▼

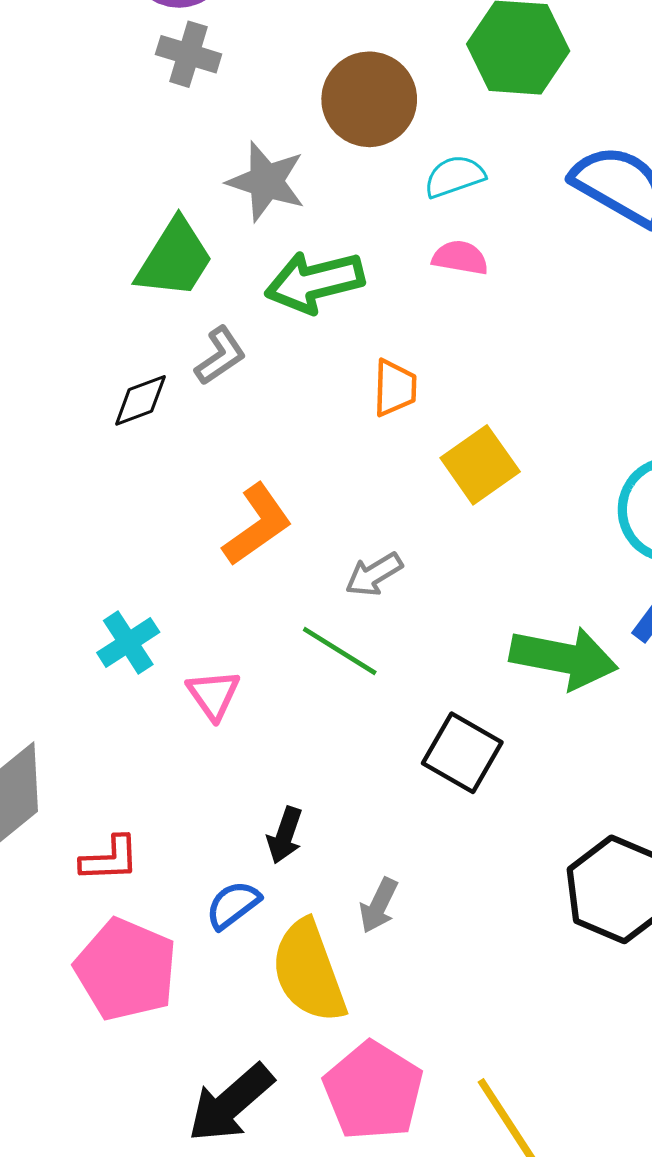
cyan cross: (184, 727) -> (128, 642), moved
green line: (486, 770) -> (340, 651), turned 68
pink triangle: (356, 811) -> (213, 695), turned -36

▲
▼

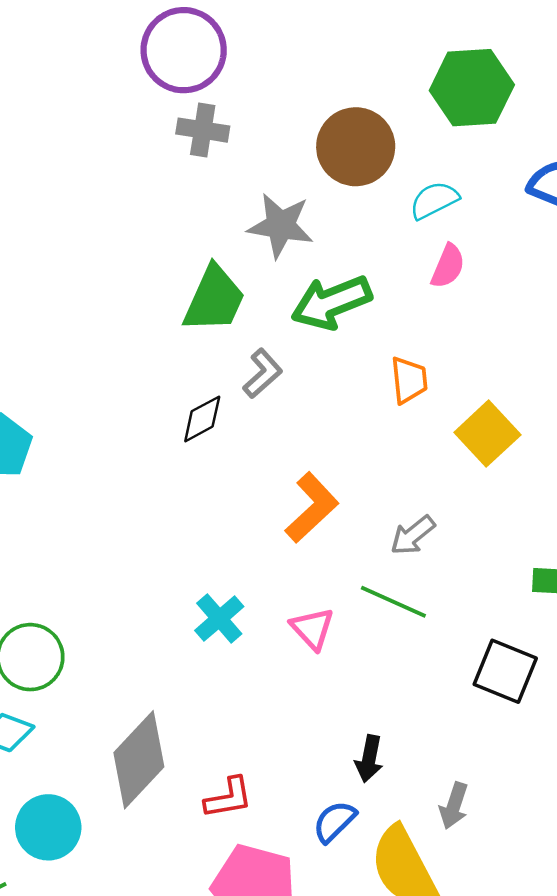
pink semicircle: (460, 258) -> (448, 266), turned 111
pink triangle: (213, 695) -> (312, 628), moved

▲

= Try it =
The reply should hold only the lines of the listing above starting at the line containing "cyan cross: (184, 727) -> (128, 642), moved" and ending at the line containing "pink triangle: (356, 811)", exactly as written.

= Exercise result =
cyan cross: (184, 727) -> (128, 642), moved
green line: (486, 770) -> (340, 651), turned 68
pink triangle: (356, 811) -> (213, 695), turned -36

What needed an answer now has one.